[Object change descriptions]
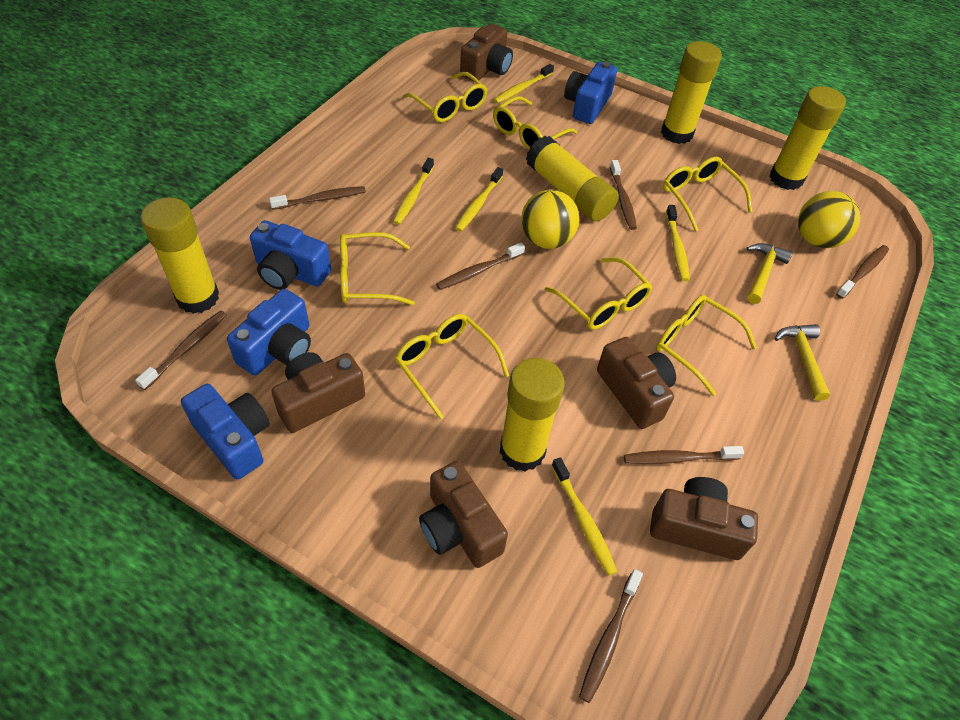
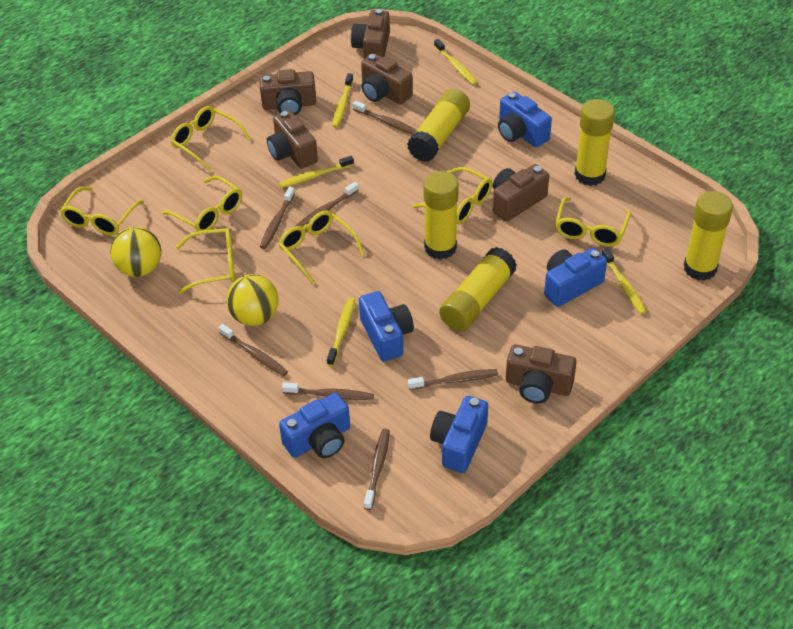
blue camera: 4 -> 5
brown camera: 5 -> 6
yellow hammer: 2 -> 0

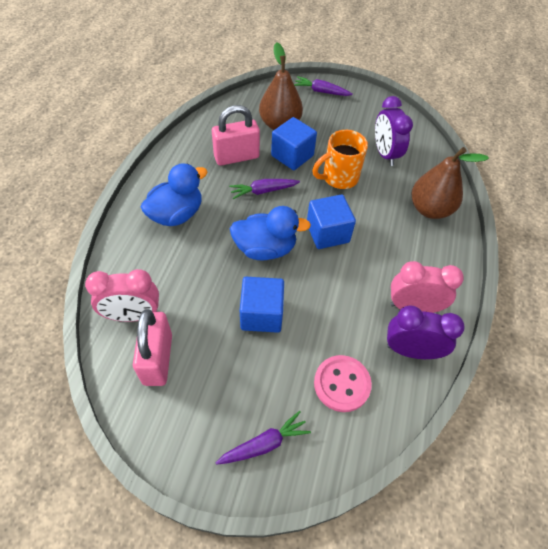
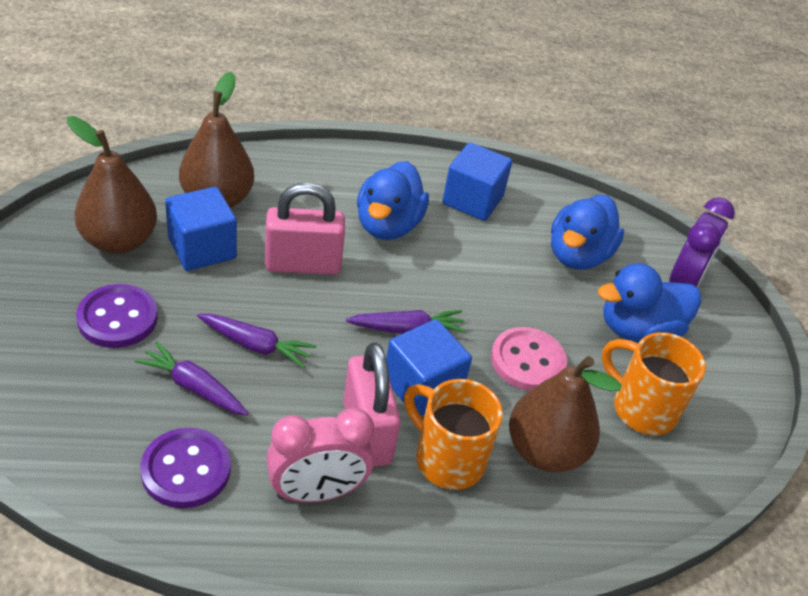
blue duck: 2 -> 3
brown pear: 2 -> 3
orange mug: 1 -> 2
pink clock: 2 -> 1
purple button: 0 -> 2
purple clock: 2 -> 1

— Your objective —
Pictures are not part of the copy. Extract exactly the lines from the line containing "yellow hammer: 2 -> 0" through the final line of the entries above, both included.

— Exercise solution —
yellow hammer: 2 -> 0

blue duck: 2 -> 3
brown pear: 2 -> 3
orange mug: 1 -> 2
pink clock: 2 -> 1
purple button: 0 -> 2
purple clock: 2 -> 1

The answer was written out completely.